### Set task
Reproduce the data word for word from its first line up to and including the line with "Locate the cell". Omit the pictures.

=-=-=-=-=

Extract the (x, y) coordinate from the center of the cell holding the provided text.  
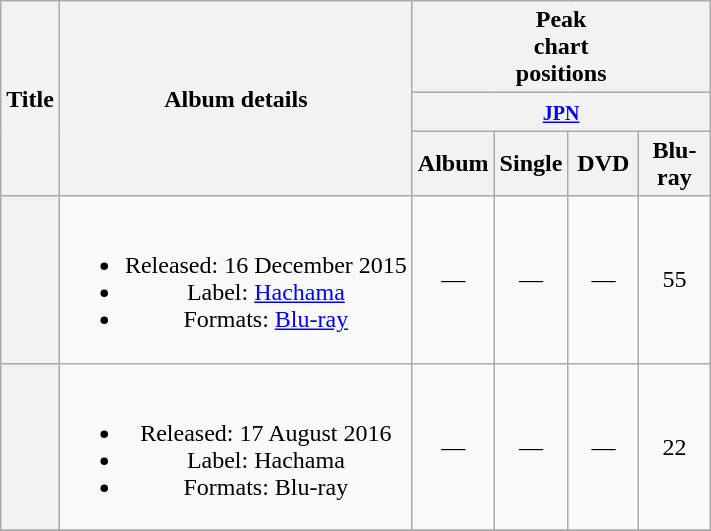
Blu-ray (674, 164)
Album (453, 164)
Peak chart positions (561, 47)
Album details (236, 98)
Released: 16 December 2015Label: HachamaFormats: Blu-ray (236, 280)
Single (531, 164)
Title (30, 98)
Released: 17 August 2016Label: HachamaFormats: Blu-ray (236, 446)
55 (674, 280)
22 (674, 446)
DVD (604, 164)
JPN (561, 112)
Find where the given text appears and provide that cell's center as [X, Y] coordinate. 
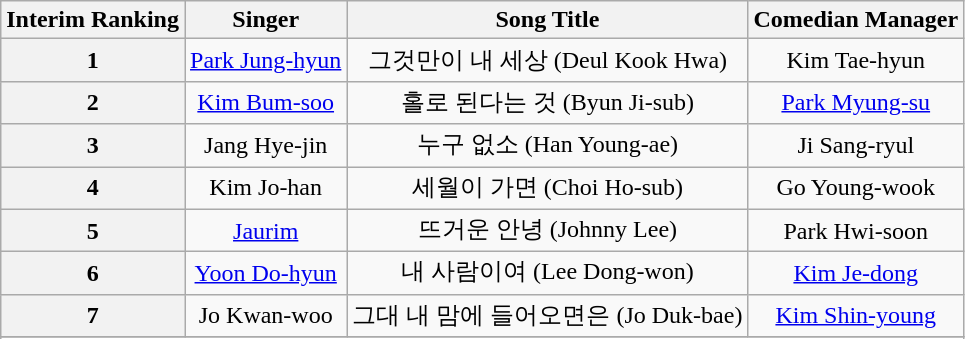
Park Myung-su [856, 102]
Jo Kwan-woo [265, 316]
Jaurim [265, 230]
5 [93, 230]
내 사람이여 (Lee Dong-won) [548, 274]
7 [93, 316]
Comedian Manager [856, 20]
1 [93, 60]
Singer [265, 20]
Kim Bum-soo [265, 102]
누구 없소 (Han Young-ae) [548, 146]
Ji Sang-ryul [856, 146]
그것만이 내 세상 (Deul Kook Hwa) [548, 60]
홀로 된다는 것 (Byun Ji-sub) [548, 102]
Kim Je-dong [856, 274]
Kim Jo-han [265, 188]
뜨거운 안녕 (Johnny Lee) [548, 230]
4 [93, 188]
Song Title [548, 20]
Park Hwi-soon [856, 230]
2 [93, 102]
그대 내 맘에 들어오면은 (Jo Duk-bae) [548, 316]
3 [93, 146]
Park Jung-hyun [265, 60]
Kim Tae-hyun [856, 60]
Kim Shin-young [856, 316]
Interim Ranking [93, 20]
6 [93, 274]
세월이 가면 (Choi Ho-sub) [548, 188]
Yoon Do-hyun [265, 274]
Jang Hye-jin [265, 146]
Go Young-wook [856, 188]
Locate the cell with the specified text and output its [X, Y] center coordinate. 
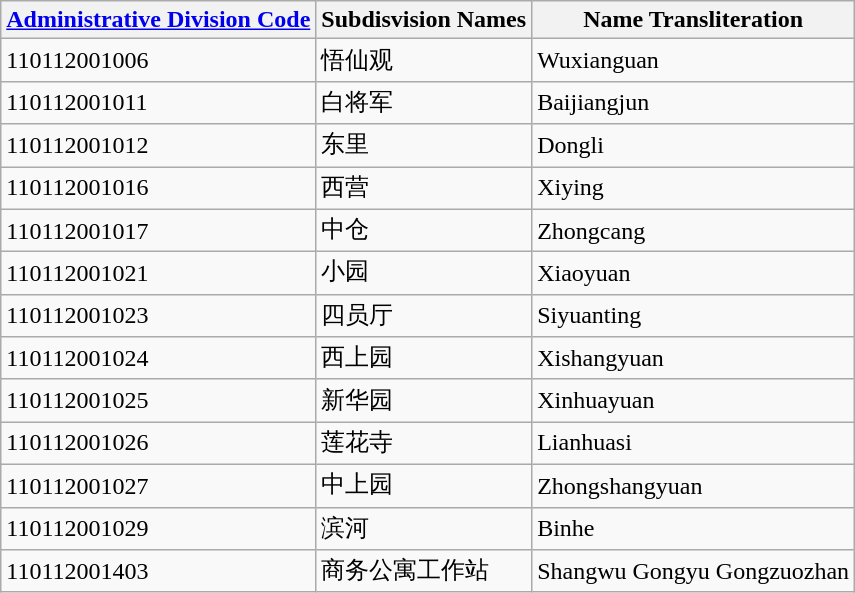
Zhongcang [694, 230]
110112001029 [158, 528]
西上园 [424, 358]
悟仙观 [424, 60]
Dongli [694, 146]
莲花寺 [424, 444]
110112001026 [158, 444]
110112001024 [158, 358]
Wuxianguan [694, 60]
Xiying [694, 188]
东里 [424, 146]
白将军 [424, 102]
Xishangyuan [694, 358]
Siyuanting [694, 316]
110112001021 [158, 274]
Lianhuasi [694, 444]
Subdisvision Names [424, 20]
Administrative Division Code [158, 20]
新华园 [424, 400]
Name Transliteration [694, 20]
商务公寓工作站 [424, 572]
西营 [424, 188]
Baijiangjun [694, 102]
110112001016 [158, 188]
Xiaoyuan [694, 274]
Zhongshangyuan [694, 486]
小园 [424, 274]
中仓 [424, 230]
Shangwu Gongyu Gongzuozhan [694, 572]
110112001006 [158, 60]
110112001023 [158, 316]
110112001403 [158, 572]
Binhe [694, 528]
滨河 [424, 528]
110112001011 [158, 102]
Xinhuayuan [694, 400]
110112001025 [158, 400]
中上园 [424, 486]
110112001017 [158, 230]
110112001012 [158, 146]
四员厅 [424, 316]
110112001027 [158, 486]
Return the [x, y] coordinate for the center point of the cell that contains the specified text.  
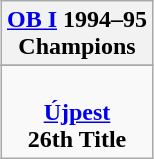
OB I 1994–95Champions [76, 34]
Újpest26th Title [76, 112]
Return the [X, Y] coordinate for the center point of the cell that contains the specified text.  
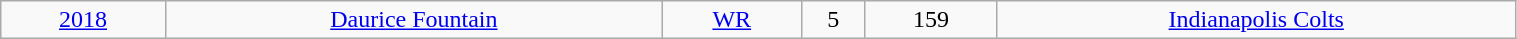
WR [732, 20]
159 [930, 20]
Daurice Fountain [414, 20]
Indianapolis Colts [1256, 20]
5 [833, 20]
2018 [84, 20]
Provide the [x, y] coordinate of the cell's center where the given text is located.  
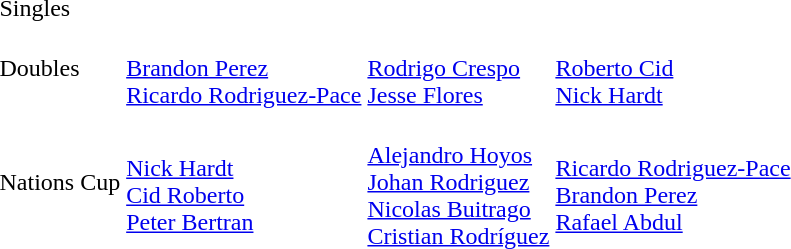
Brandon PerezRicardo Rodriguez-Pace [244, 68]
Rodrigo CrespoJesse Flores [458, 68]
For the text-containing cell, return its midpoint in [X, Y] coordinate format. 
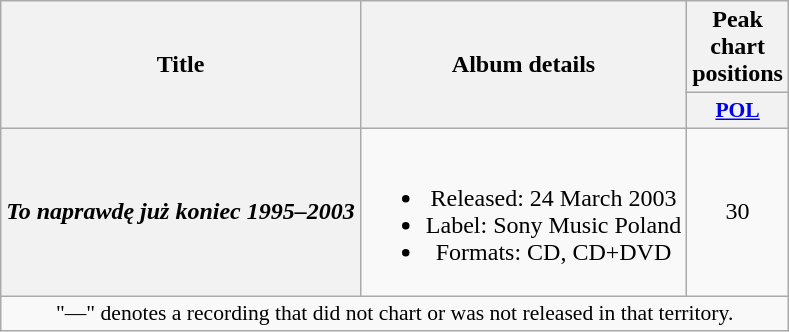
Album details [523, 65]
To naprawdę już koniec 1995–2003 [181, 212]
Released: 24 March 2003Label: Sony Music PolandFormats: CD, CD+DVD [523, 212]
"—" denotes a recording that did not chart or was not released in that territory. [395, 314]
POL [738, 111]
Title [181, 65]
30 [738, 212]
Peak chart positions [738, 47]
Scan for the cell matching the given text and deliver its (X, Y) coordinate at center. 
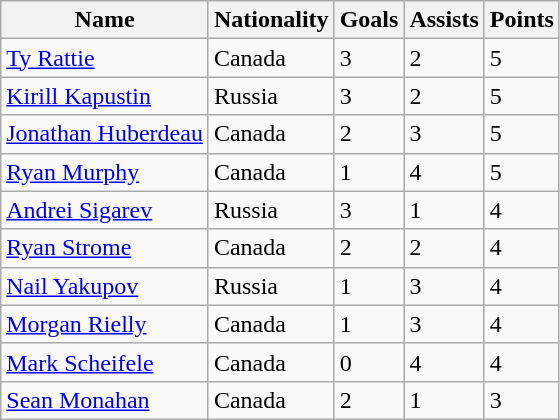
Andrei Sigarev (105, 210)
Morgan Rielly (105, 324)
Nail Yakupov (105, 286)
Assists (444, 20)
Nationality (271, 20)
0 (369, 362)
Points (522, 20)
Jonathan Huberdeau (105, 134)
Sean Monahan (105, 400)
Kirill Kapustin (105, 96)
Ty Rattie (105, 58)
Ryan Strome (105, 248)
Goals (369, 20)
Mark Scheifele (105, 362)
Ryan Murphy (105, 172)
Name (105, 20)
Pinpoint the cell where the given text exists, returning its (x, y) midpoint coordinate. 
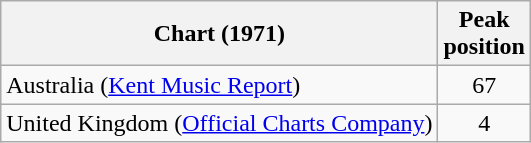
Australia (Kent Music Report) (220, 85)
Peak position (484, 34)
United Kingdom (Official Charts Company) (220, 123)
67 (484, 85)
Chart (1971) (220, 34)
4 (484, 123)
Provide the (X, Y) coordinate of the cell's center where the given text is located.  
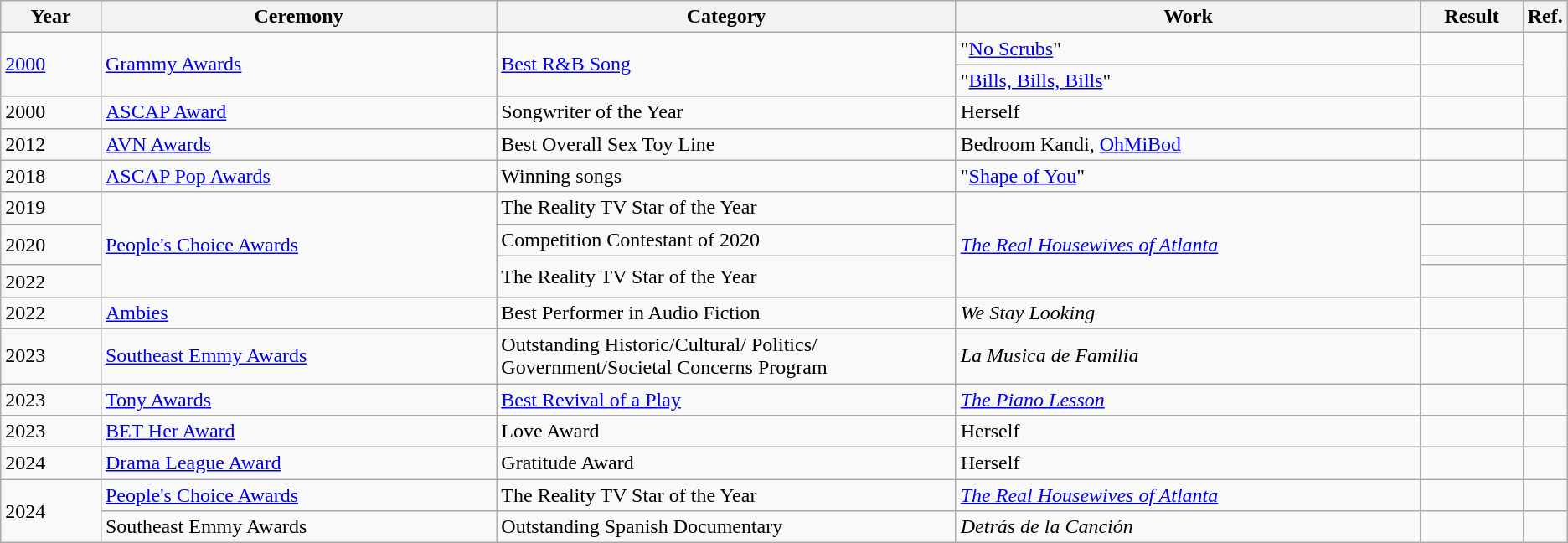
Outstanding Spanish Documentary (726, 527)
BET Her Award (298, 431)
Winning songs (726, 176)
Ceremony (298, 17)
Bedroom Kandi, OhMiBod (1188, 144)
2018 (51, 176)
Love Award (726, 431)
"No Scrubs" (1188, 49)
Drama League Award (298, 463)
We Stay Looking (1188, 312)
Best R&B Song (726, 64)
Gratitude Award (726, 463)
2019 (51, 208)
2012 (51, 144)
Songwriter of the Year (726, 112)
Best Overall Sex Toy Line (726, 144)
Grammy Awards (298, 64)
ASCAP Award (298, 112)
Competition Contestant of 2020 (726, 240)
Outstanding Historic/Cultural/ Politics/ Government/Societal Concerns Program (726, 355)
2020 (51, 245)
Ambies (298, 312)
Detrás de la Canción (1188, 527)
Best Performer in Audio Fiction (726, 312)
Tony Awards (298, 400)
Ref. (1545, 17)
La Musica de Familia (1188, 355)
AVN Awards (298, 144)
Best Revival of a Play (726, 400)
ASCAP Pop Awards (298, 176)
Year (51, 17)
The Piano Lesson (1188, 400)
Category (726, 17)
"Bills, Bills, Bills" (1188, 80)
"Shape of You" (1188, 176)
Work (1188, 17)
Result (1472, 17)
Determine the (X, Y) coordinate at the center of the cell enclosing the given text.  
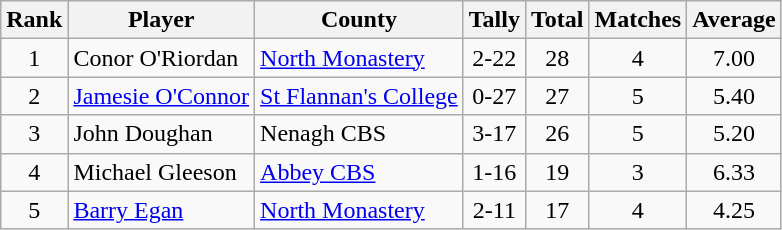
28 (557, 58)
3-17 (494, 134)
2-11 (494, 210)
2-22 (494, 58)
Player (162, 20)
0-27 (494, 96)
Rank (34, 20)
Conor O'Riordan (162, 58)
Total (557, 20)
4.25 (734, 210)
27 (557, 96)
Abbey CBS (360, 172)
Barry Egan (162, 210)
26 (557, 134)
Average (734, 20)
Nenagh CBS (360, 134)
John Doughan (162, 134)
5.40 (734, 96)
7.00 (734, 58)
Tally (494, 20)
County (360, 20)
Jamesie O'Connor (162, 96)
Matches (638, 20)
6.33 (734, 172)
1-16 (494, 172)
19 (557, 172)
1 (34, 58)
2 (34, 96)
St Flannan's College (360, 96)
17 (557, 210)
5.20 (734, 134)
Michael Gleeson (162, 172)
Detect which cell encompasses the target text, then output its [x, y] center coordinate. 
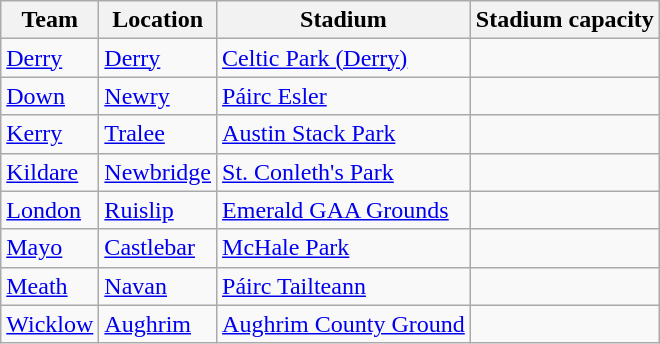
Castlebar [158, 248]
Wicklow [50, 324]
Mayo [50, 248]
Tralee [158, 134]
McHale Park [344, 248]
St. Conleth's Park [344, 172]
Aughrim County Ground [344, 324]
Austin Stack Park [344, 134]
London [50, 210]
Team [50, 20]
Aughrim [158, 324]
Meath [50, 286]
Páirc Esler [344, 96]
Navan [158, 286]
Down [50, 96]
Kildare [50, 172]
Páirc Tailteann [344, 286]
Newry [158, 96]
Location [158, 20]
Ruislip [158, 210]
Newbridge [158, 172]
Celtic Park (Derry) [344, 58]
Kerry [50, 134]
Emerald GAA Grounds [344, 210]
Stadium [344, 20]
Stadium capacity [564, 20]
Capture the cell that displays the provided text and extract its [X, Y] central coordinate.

=-=-=-=-=

### Exercise output
Extract the (x, y) coordinate from the center of the cell holding the provided text.  
Blu-ray (674, 164)
Album (453, 164)
Peak chart positions (561, 47)
Album details (236, 98)
Released: 16 December 2015Label: HachamaFormats: Blu-ray (236, 280)
Single (531, 164)
Title (30, 98)
Released: 17 August 2016Label: HachamaFormats: Blu-ray (236, 446)
55 (674, 280)
22 (674, 446)
DVD (604, 164)
JPN (561, 112)
Find where the given text appears and provide that cell's center as [X, Y] coordinate. 
Park Myung-su [856, 102]
Jo Kwan-woo [265, 316]
Jaurim [265, 230]
5 [93, 230]
내 사람이여 (Lee Dong-won) [548, 274]
7 [93, 316]
Comedian Manager [856, 20]
1 [93, 60]
Singer [265, 20]
Kim Bum-soo [265, 102]
누구 없소 (Han Young-ae) [548, 146]
Ji Sang-ryul [856, 146]
그것만이 내 세상 (Deul Kook Hwa) [548, 60]
홀로 된다는 것 (Byun Ji-sub) [548, 102]
Kim Je-dong [856, 274]
Kim Jo-han [265, 188]
뜨거운 안녕 (Johnny Lee) [548, 230]
4 [93, 188]
Song Title [548, 20]
Park Hwi-soon [856, 230]
2 [93, 102]
그대 내 맘에 들어오면은 (Jo Duk-bae) [548, 316]
3 [93, 146]
Park Jung-hyun [265, 60]
Kim Tae-hyun [856, 60]
Kim Shin-young [856, 316]
Interim Ranking [93, 20]
6 [93, 274]
세월이 가면 (Choi Ho-sub) [548, 188]
Yoon Do-hyun [265, 274]
Jang Hye-jin [265, 146]
Go Young-wook [856, 188]
Locate the cell with the specified text and output its [X, Y] center coordinate. 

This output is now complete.